TASK PROMPT: Omit every picture and return the rest of the data unaltered.

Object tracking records
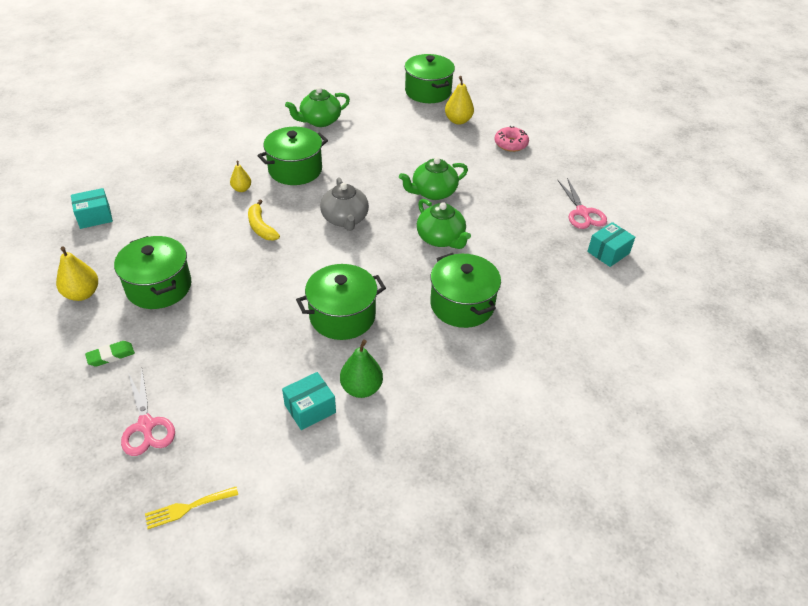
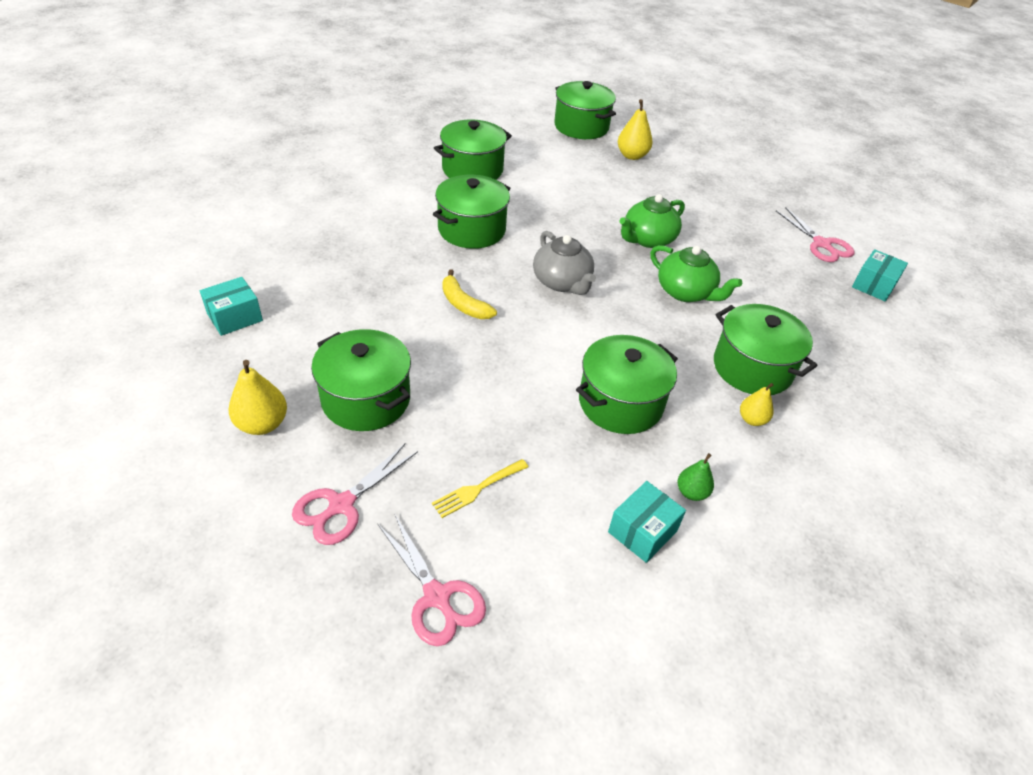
camera: 15 degrees left, 0 degrees up
green eraser [85,341,135,367] -> pink scissors [292,444,418,545]
yellow fork [145,487,238,529] -> yellow fork moved to [432,459,528,518]
yellow pear [230,161,251,192] -> yellow pear moved to [740,383,774,426]
green teapot [285,87,350,127] -> green pot [434,120,512,180]
green pear [340,339,383,398] -> green pear [678,453,714,501], size x0.63
pink donut [495,126,529,152] -> none

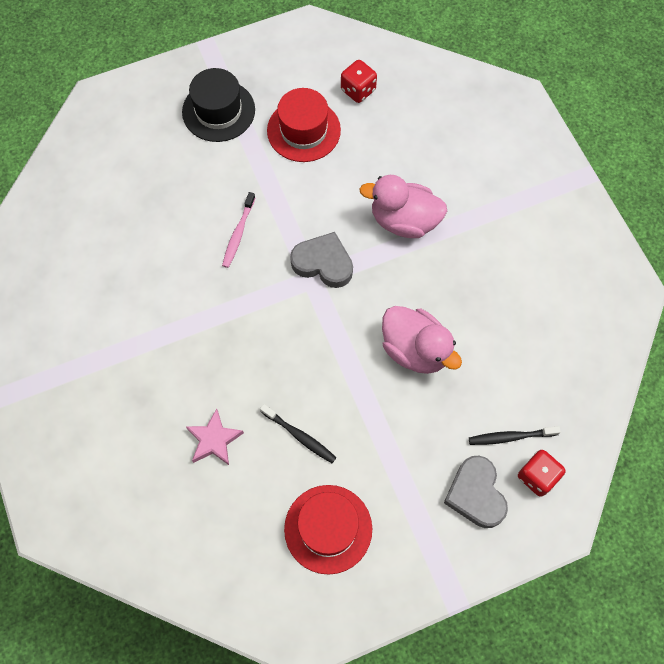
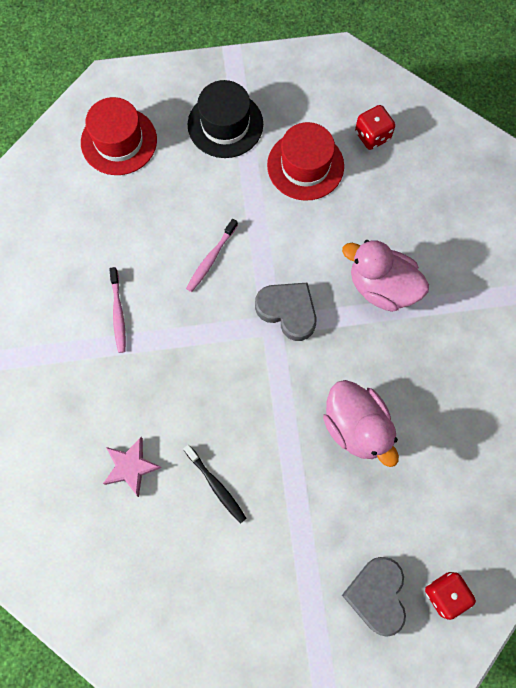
camera: 15 degrees right, 5 degrees up
red hat [284,485,372,575] -> red hat moved to [81,97,157,175]
black toothbrush [469,426,561,445] -> none
none -> pink toothbrush [109,267,126,353]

RESPONSE BELOW:
camera: 15 degrees left, 0 degrees up
green eraser [85,341,135,367] -> pink scissors [292,444,418,545]
yellow fork [145,487,238,529] -> yellow fork moved to [432,459,528,518]
yellow pear [230,161,251,192] -> yellow pear moved to [740,383,774,426]
green teapot [285,87,350,127] -> green pot [434,120,512,180]
green pear [340,339,383,398] -> green pear [678,453,714,501], size x0.63
pink donut [495,126,529,152] -> none

camera: 15 degrees right, 5 degrees up
red hat [284,485,372,575] -> red hat moved to [81,97,157,175]
black toothbrush [469,426,561,445] -> none
none -> pink toothbrush [109,267,126,353]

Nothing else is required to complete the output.